## [EXERCISE GOAL]
Look through the records, and wherever the string "plus" turns up, copy out that line.

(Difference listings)
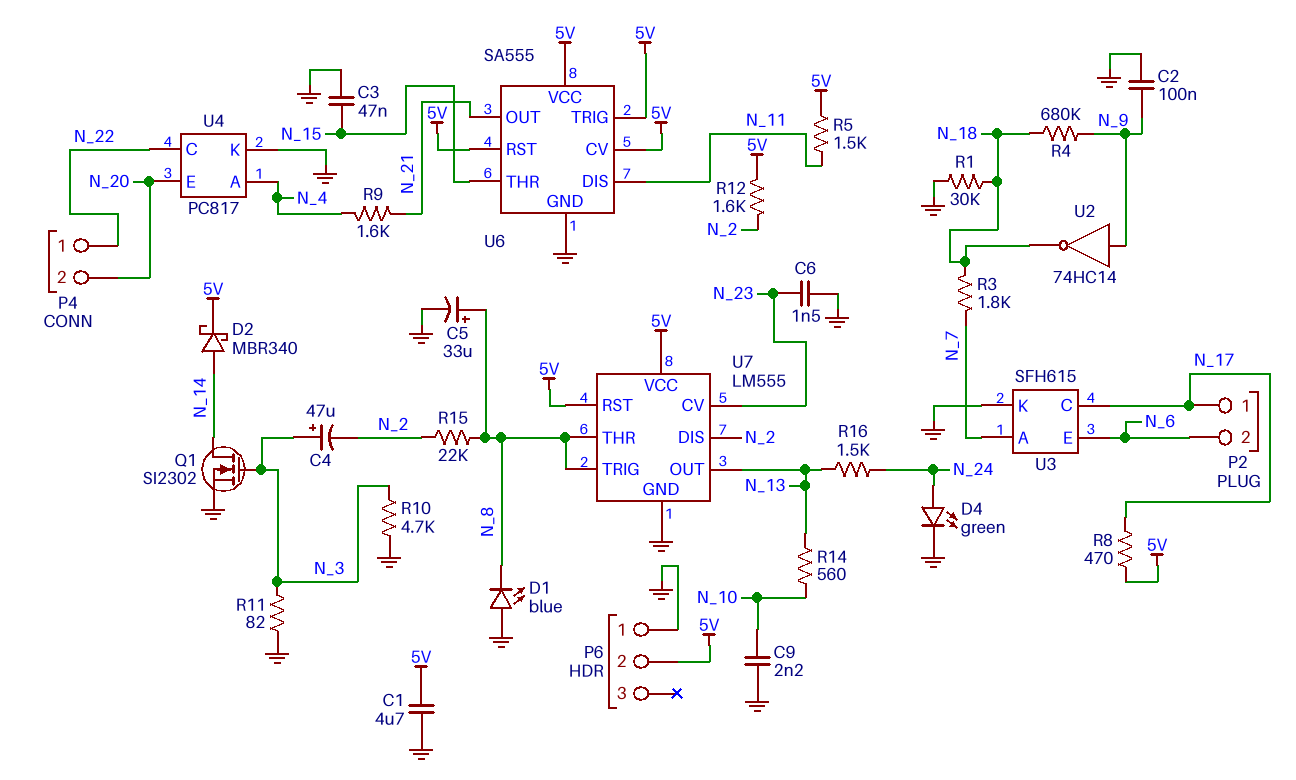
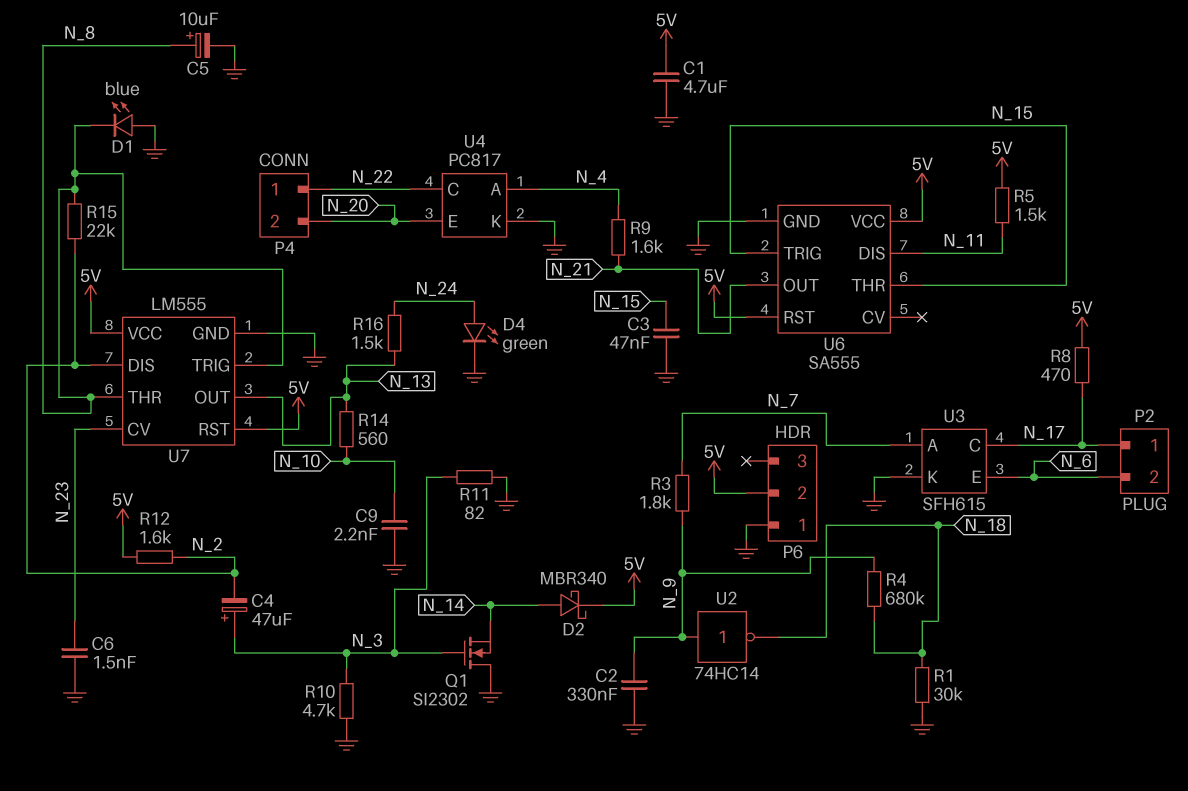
C2: 100nF (GND, N_9) -> 330nF (GND, N_9)
C5: 33uF (plus N_8, minus GND) -> 10uF (plus N_8, minus GND)
Q1: NMOS SI2302 (G N_3, D N_14, S GND) -> NMOS SI2302 (G N_3, D GND, S N_14)
R3: 1.8k (N_7, N_18) -> 1.8k (N_7, N_9)
U6 pin CV: 5V -> none
U6 pin TRIG: 5V -> N_15

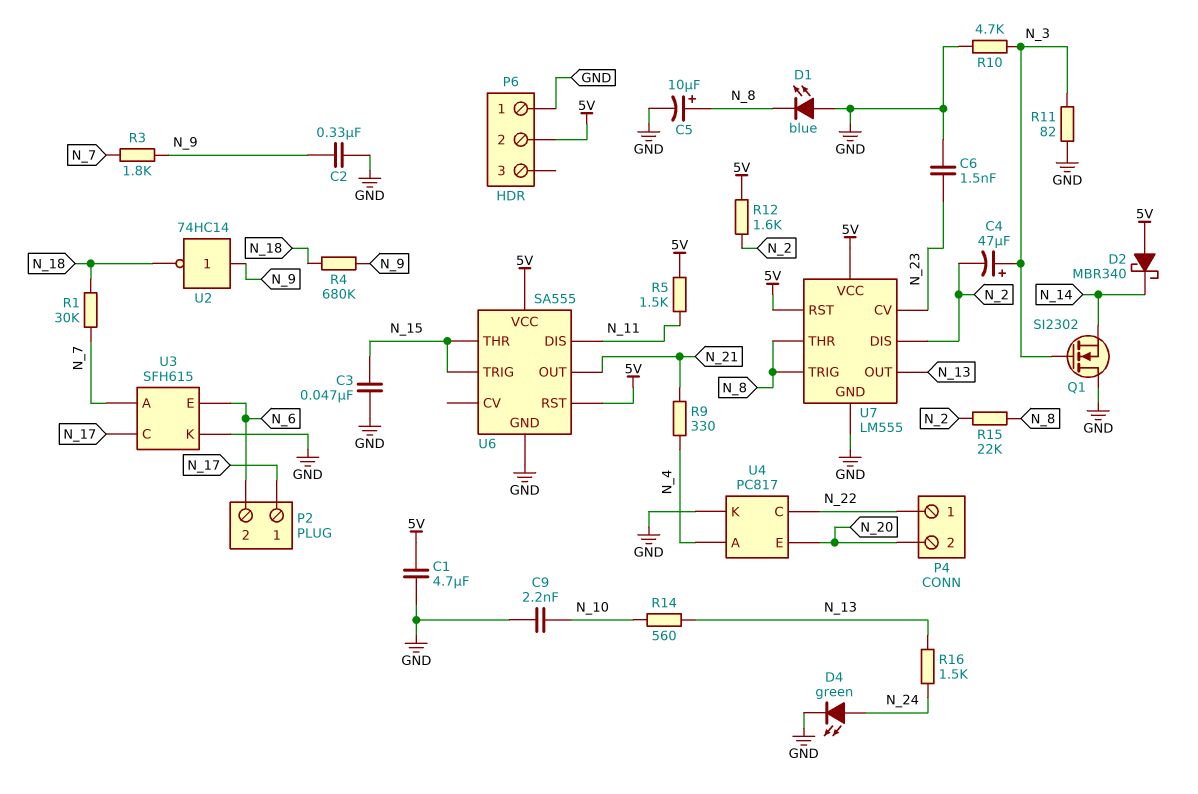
D2: schottky MBR340 (A N_14, K 5V) -> schottky MBR340 (A 5V, K N_14)
R1: 30k (GND, N_18) -> 30k (N_7, N_18)
R8: 470 (5V, N_17) -> none
R9: 1.6k (N_4, N_21) -> 330 (N_4, N_21)

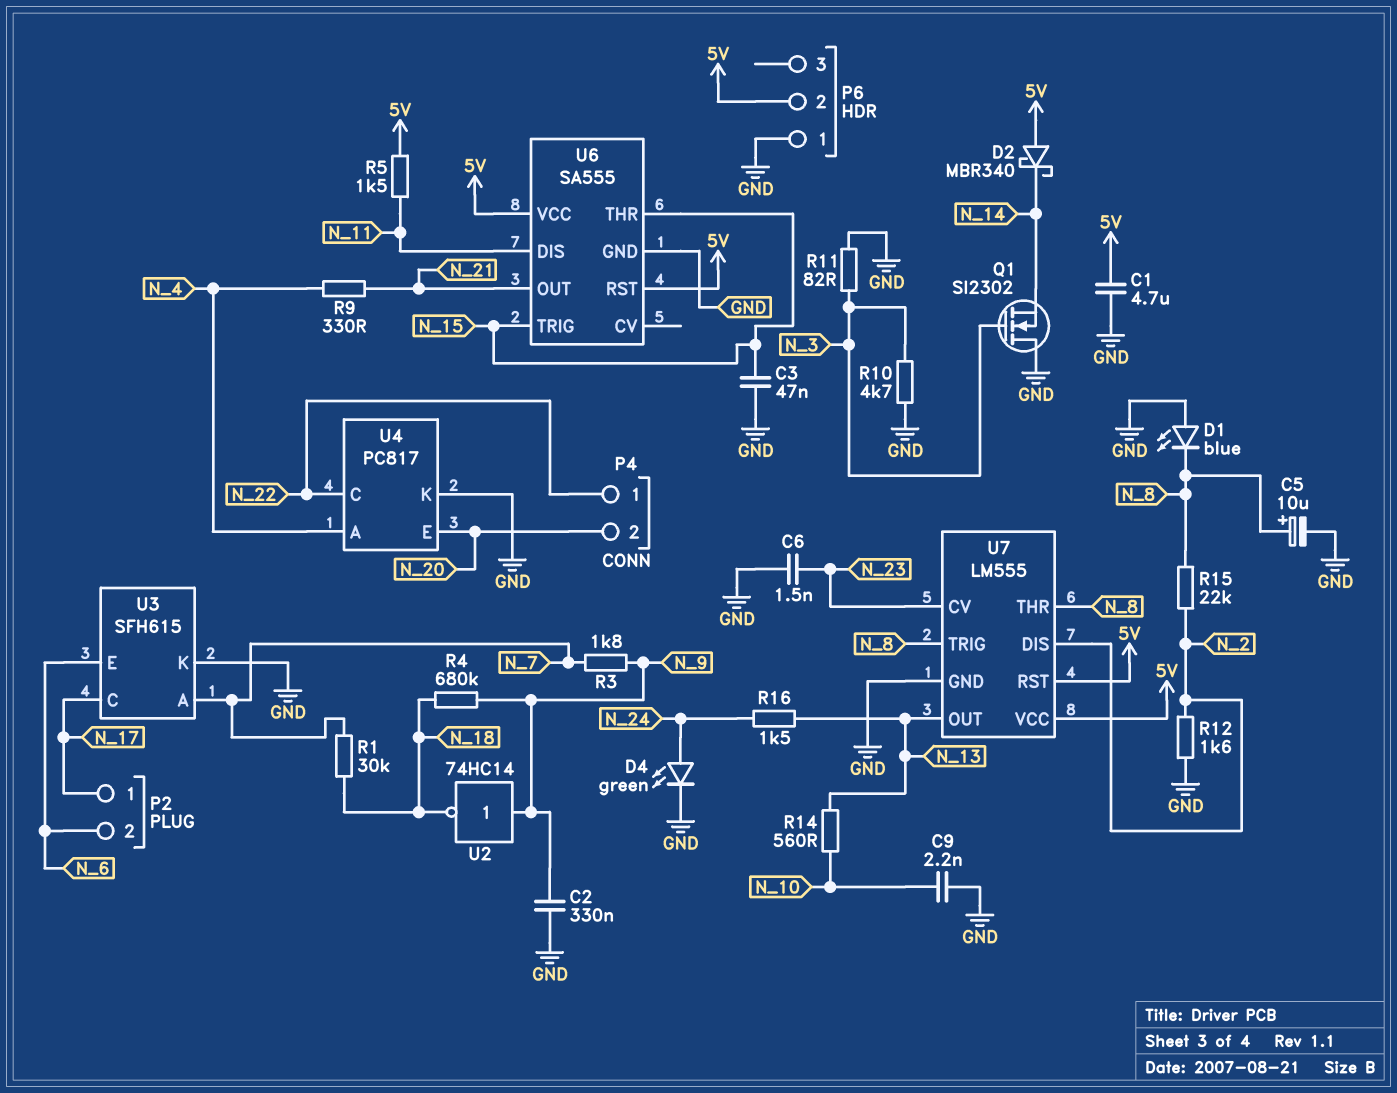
C4: 47uF (plus N_3, minus N_2) -> none
R12: 1.6k (5V, N_2) -> 1.6k (GND, N_2)

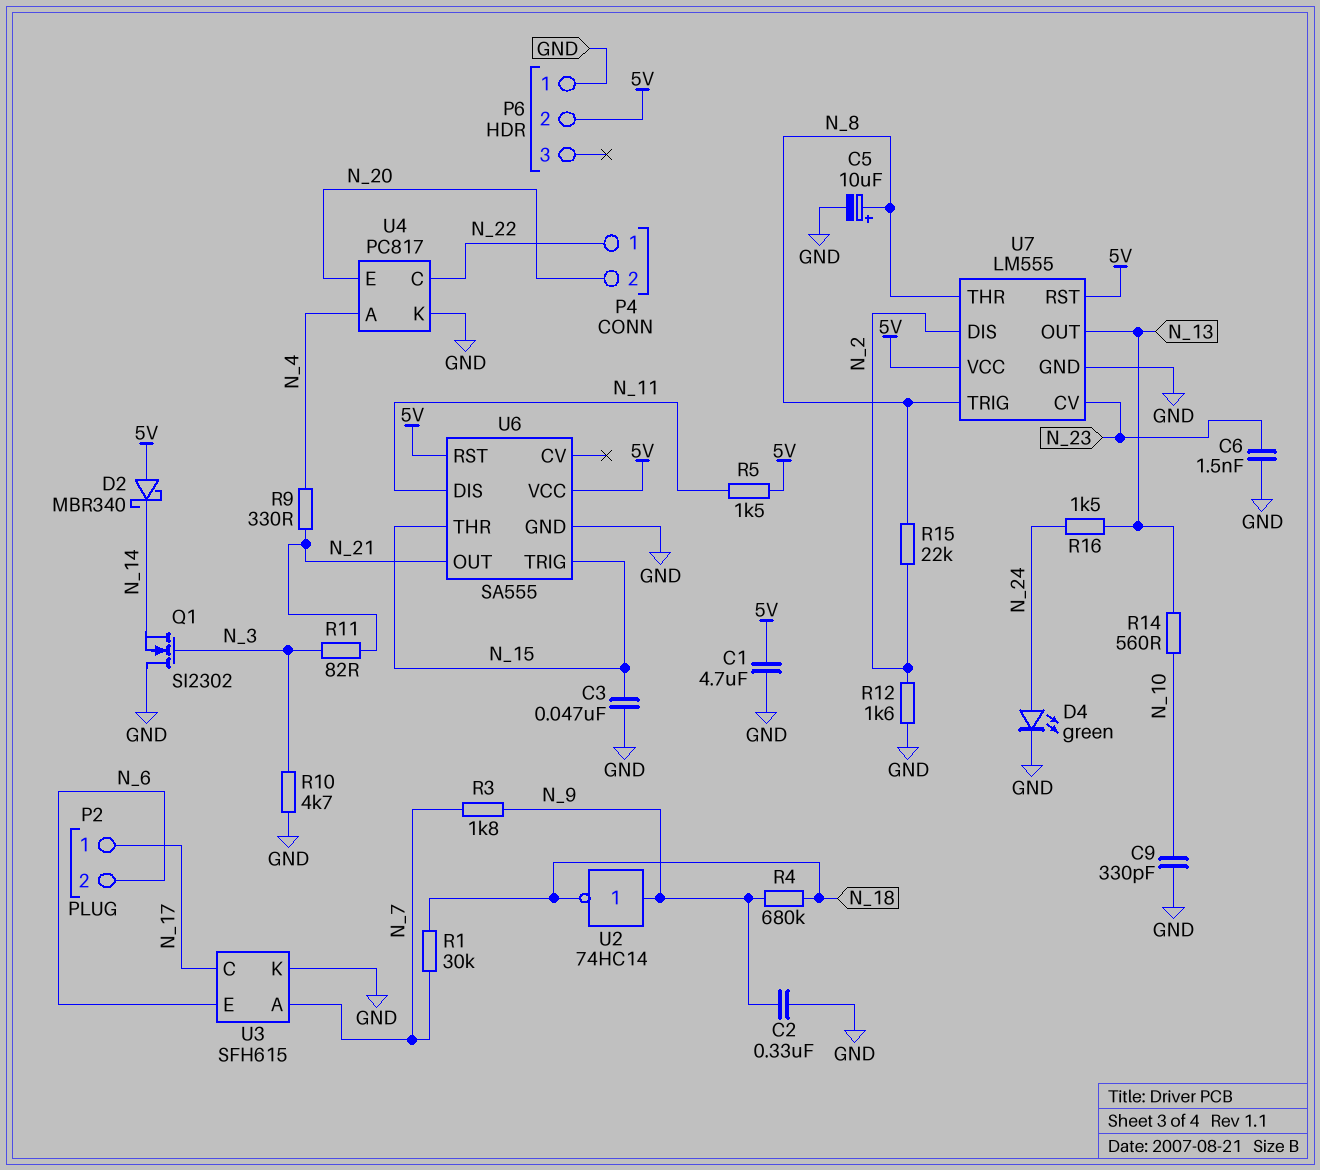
C9: 2.2nF (GND, N_10) -> 330pF (GND, N_10)
D1: LED blue (A GND, K N_8) -> none
R11: 82 (GND, N_3) -> 82 (N_3, N_21)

## [TASK RESPONSE]
C5: 33uF (plus N_8, minus GND) -> 10uF (plus N_8, minus GND)
C4: 47uF (plus N_3, minus N_2) -> none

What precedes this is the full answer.